→ Problem details
In the entries that follow, find the line containing "shifted,turquoise lace-up shoe,<343"; from there, copy every line exactly through the line containing "new,,,royal blue boat,<287".

→ Data section
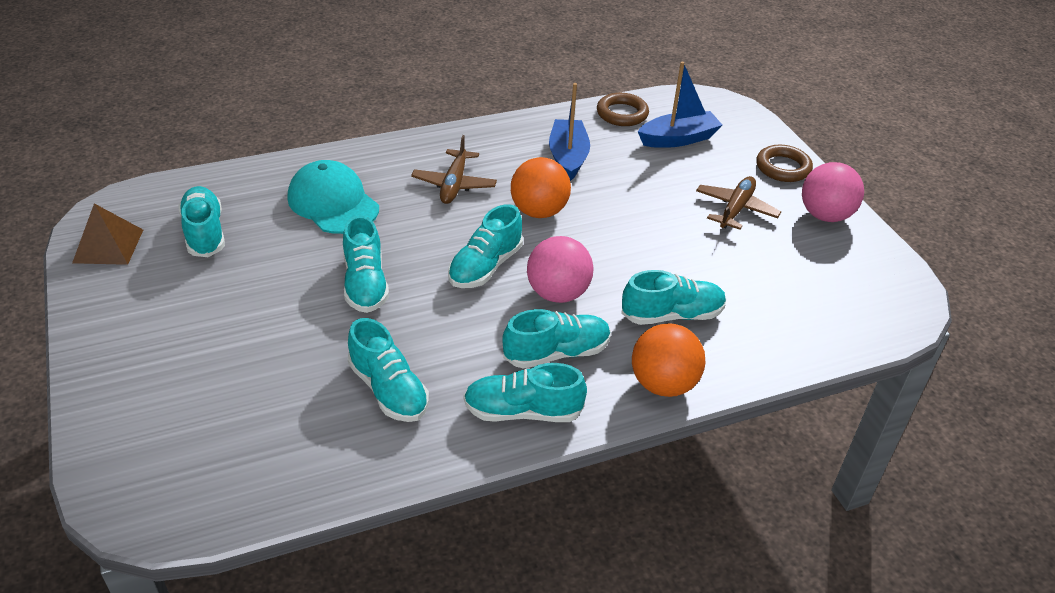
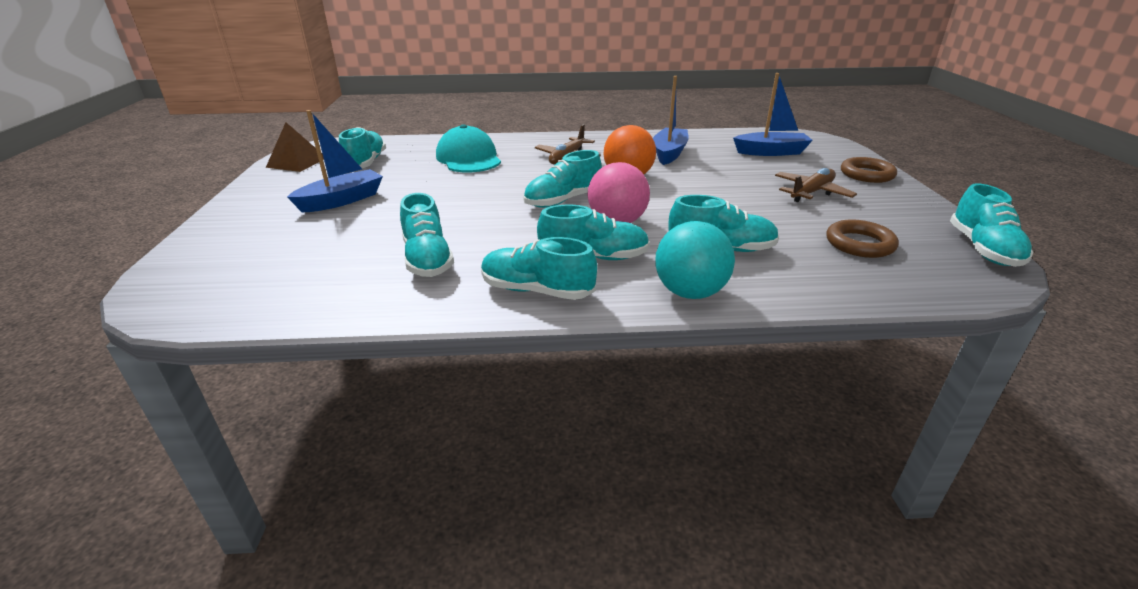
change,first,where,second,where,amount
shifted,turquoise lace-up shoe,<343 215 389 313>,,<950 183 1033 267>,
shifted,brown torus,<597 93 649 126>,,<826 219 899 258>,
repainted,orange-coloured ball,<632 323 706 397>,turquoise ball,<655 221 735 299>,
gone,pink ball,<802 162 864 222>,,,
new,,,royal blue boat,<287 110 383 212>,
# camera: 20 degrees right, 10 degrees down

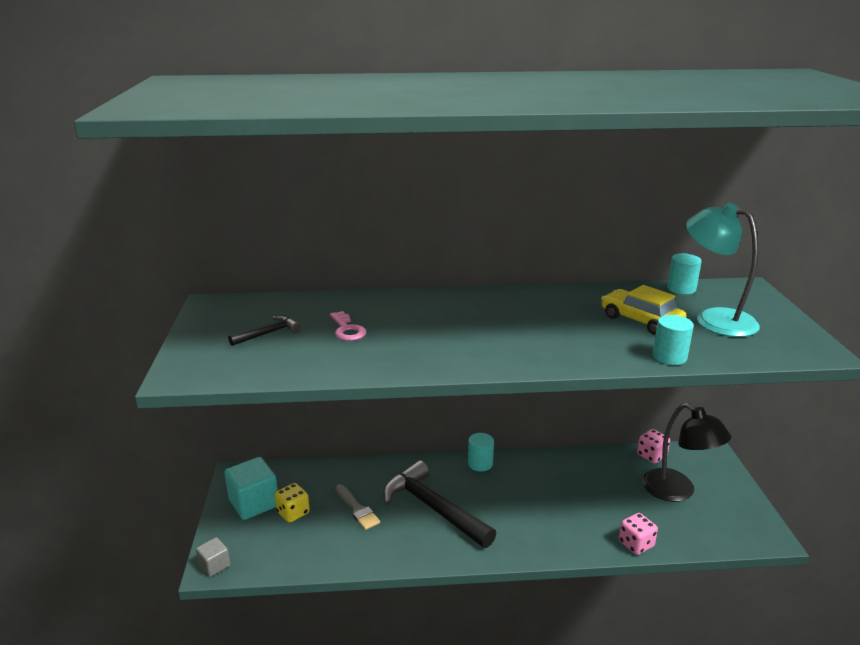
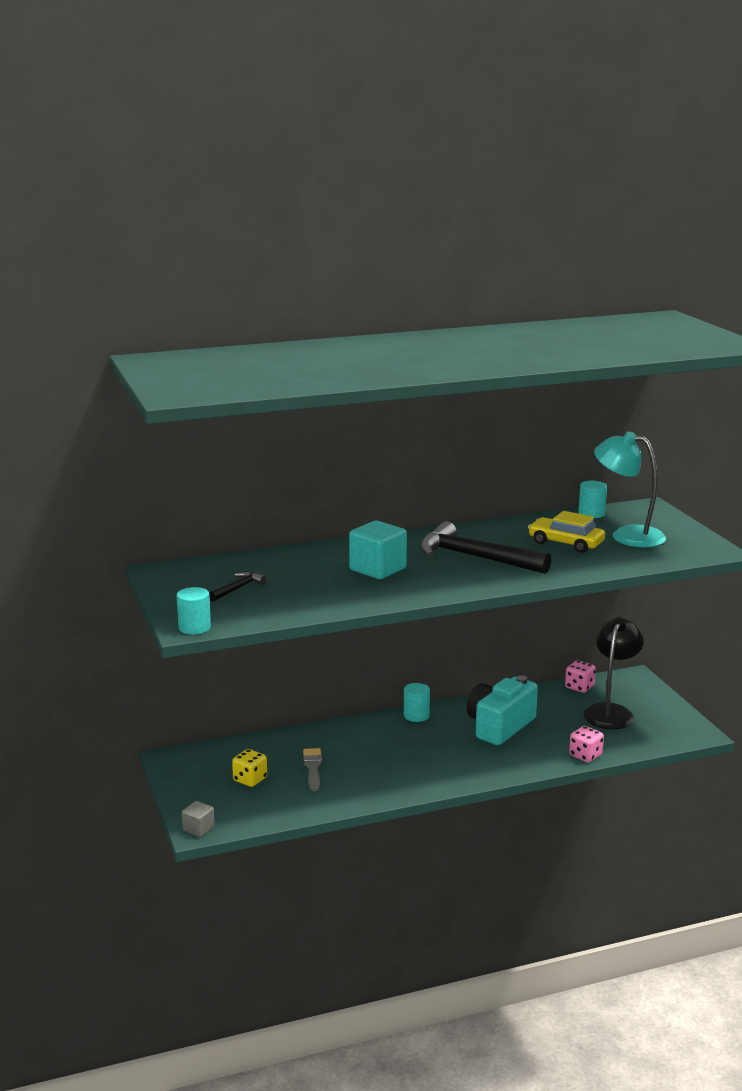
change,first,where,second,where,amount
shifted,turquoise cube,<224 457 278 520>,,<349 521 407 579>,
gone,pink door key,<330 311 366 341>,,,
rotated,ash-grey paint brush,<335 484 380 530>,,<303 748 322 791>,135 degrees counterclockwise
shifted,black hammer,<383 460 496 548>,,<420 521 551 574>,
rotated,black desk lamp,<642 403 731 502>,,<584 617 644 729>,105 degrees counterclockwise
shifted,turquoise cylinder shape,<653 315 694 365>,,<177 587 211 634>,
new,,,turquoise compact camera,<467 676 538 745>,
# camera: 15 degrees left, 5 degrees down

→ Result of this task
shifted,turquoise lace-up shoe,<343 215 389 313>,,<950 183 1033 267>,
shifted,brown torus,<597 93 649 126>,,<826 219 899 258>,
repainted,orange-coloured ball,<632 323 706 397>,turquoise ball,<655 221 735 299>,
gone,pink ball,<802 162 864 222>,,,
new,,,royal blue boat,<287 110 383 212>,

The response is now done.